**** Records supplied ****
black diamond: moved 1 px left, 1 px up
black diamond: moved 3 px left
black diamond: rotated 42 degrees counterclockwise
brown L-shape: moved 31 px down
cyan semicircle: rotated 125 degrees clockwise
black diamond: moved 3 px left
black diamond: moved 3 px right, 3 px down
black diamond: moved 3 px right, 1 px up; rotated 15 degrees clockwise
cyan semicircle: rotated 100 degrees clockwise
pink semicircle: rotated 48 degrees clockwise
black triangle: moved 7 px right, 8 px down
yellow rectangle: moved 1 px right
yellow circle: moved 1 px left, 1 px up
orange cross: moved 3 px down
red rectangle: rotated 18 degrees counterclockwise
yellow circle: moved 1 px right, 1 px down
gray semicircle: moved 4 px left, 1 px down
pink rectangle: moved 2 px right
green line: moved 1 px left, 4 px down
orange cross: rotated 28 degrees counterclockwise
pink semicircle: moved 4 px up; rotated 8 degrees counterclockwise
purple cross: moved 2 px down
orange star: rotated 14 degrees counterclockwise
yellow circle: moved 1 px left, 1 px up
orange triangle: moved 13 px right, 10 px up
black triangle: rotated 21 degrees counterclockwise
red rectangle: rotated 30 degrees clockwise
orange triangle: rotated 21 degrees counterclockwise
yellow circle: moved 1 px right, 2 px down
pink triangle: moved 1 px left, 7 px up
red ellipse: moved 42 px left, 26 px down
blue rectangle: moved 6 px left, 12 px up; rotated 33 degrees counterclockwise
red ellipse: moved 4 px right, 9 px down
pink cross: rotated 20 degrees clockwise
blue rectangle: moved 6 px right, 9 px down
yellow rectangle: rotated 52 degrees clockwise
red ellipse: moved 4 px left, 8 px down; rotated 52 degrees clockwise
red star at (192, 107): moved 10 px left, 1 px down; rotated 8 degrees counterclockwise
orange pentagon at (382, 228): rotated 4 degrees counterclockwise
****
- [Exercise task]:
Can you swap every "black diamond" in the records above for "purple hexagon" and give all the lines again with nothing else changed?

- [Exercise output]:
purple hexagon: moved 1 px left, 1 px up
purple hexagon: moved 3 px left
purple hexagon: rotated 42 degrees counterclockwise
brown L-shape: moved 31 px down
cyan semicircle: rotated 125 degrees clockwise
purple hexagon: moved 3 px left
purple hexagon: moved 3 px right, 3 px down
purple hexagon: moved 3 px right, 1 px up; rotated 15 degrees clockwise
cyan semicircle: rotated 100 degrees clockwise
pink semicircle: rotated 48 degrees clockwise
black triangle: moved 7 px right, 8 px down
yellow rectangle: moved 1 px right
yellow circle: moved 1 px left, 1 px up
orange cross: moved 3 px down
red rectangle: rotated 18 degrees counterclockwise
yellow circle: moved 1 px right, 1 px down
gray semicircle: moved 4 px left, 1 px down
pink rectangle: moved 2 px right
green line: moved 1 px left, 4 px down
orange cross: rotated 28 degrees counterclockwise
pink semicircle: moved 4 px up; rotated 8 degrees counterclockwise
purple cross: moved 2 px down
orange star: rotated 14 degrees counterclockwise
yellow circle: moved 1 px left, 1 px up
orange triangle: moved 13 px right, 10 px up
black triangle: rotated 21 degrees counterclockwise
red rectangle: rotated 30 degrees clockwise
orange triangle: rotated 21 degrees counterclockwise
yellow circle: moved 1 px right, 2 px down
pink triangle: moved 1 px left, 7 px up
red ellipse: moved 42 px left, 26 px down
blue rectangle: moved 6 px left, 12 px up; rotated 33 degrees counterclockwise
red ellipse: moved 4 px right, 9 px down
pink cross: rotated 20 degrees clockwise
blue rectangle: moved 6 px right, 9 px down
yellow rectangle: rotated 52 degrees clockwise
red ellipse: moved 4 px left, 8 px down; rotated 52 degrees clockwise
red star at (192, 107): moved 10 px left, 1 px down; rotated 8 degrees counterclockwise
orange pentagon at (382, 228): rotated 4 degrees counterclockwise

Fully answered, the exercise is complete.